Every line of the listing should be retyped exactly, but none of the pictures should be.

* DATA EXTRACT *
Content starts

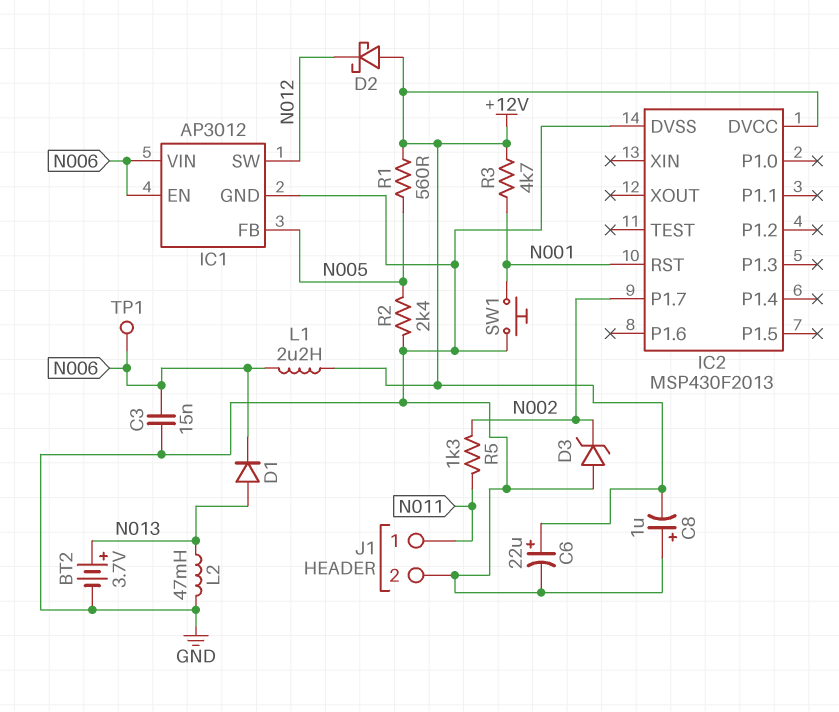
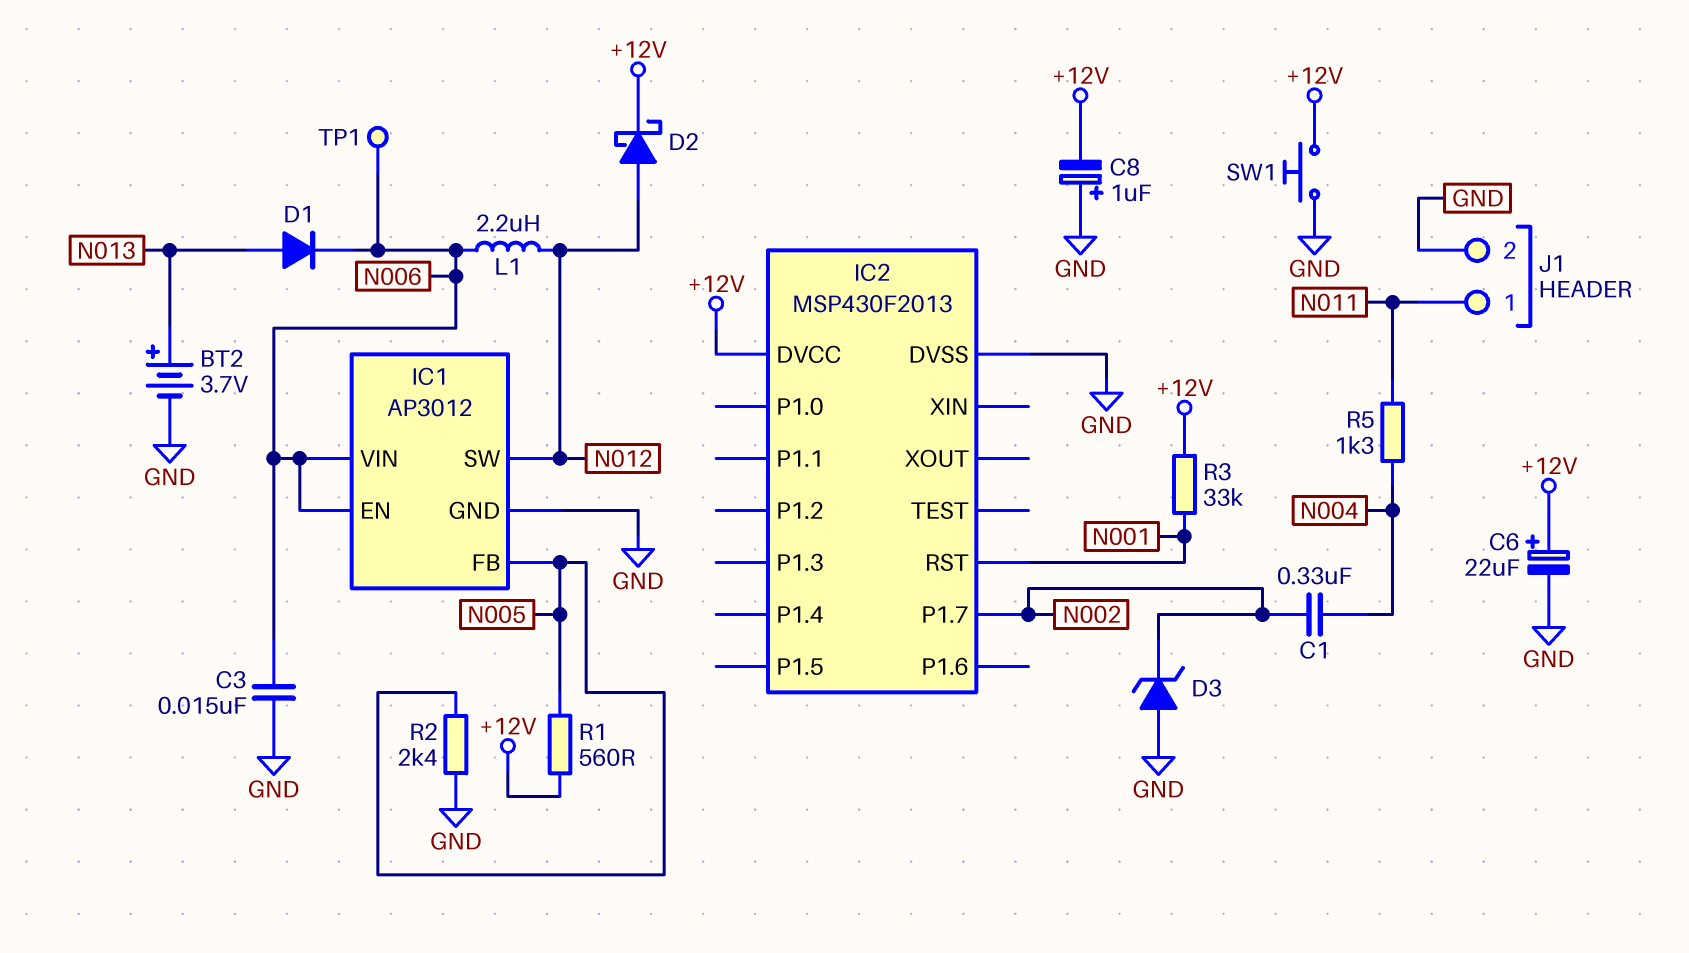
C1: none -> 330nF (N002, N004)
D2: schottky (A +12V, K N012) -> schottky (A N012, K +12V)
L1: 2.2uH (+12V, N006) -> 2.2uH (N006, N012)
L2: 47mH (GND, N013) -> none
R3: 4.7k (+12V, N001) -> 33k (+12V, N001)
R5: 1.3k (N002, N011) -> 1.3k (N004, N011)
SW1: button (GND, N001) -> button (+12V, GND)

Content ends

* REPLY TO THE TASK *
C1: none -> 330nF (N002, N004)
D2: schottky (A +12V, K N012) -> schottky (A N012, K +12V)
L1: 2.2uH (+12V, N006) -> 2.2uH (N006, N012)
L2: 47mH (GND, N013) -> none
R3: 4.7k (+12V, N001) -> 33k (+12V, N001)
R5: 1.3k (N002, N011) -> 1.3k (N004, N011)
SW1: button (GND, N001) -> button (+12V, GND)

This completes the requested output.